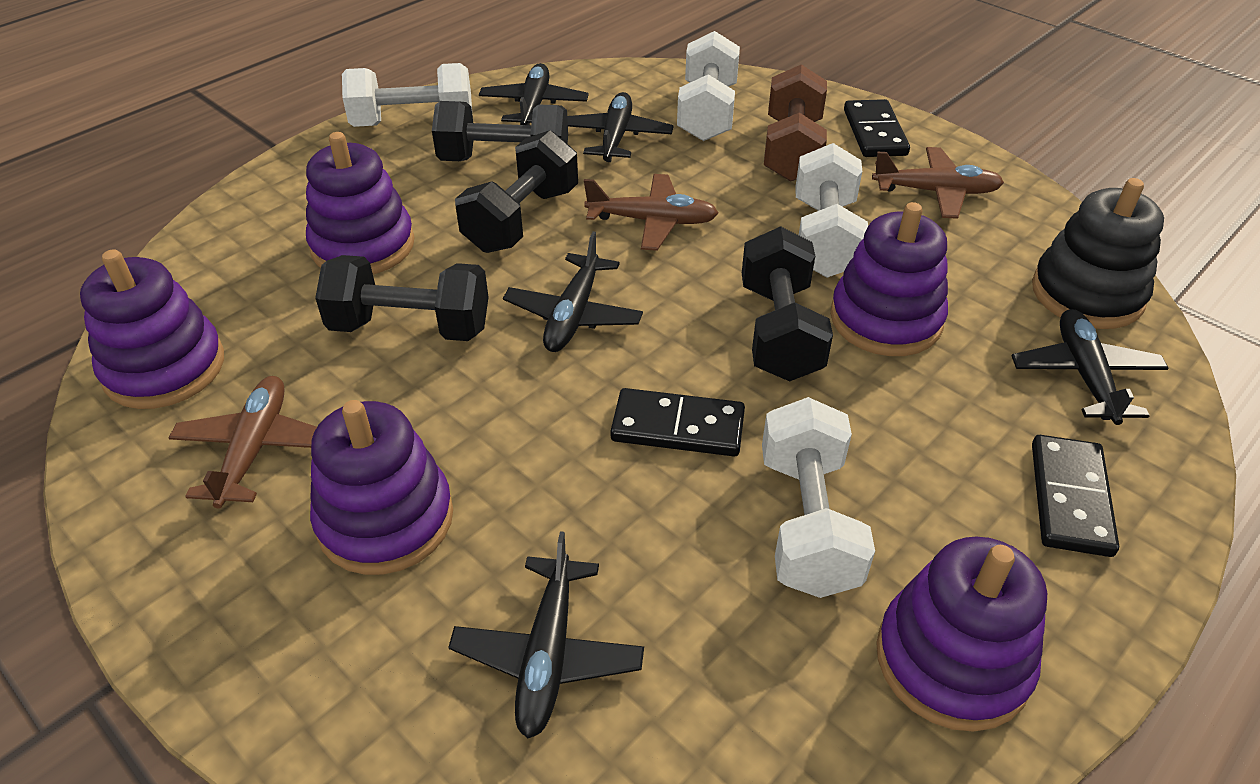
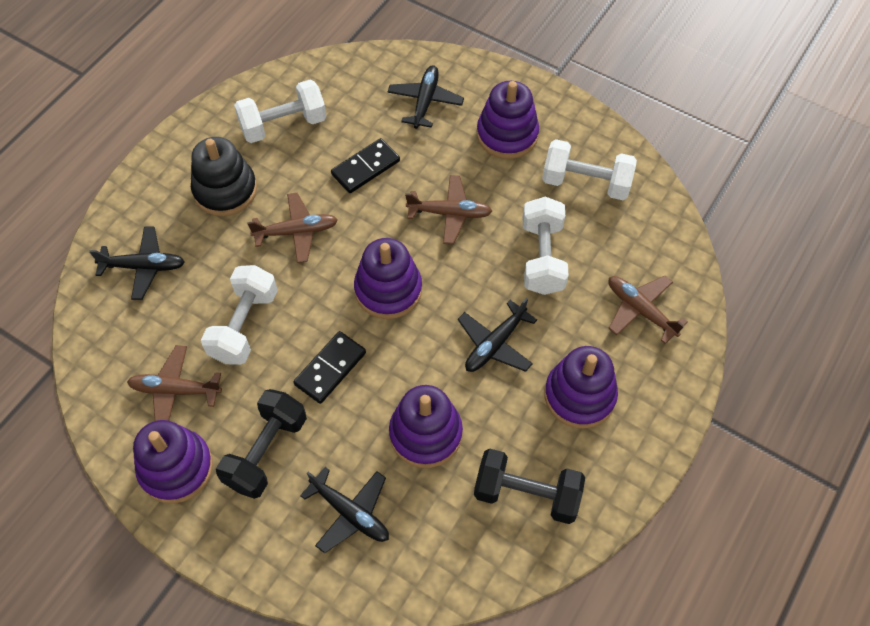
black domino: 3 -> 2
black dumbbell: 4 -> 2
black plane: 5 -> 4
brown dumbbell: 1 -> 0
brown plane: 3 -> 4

• **About this exercise**: Write out all the entries again, word for word, and print no images.

• **Solution to the exercise**:
black domino: 3 -> 2
black dumbbell: 4 -> 2
black plane: 5 -> 4
brown dumbbell: 1 -> 0
brown plane: 3 -> 4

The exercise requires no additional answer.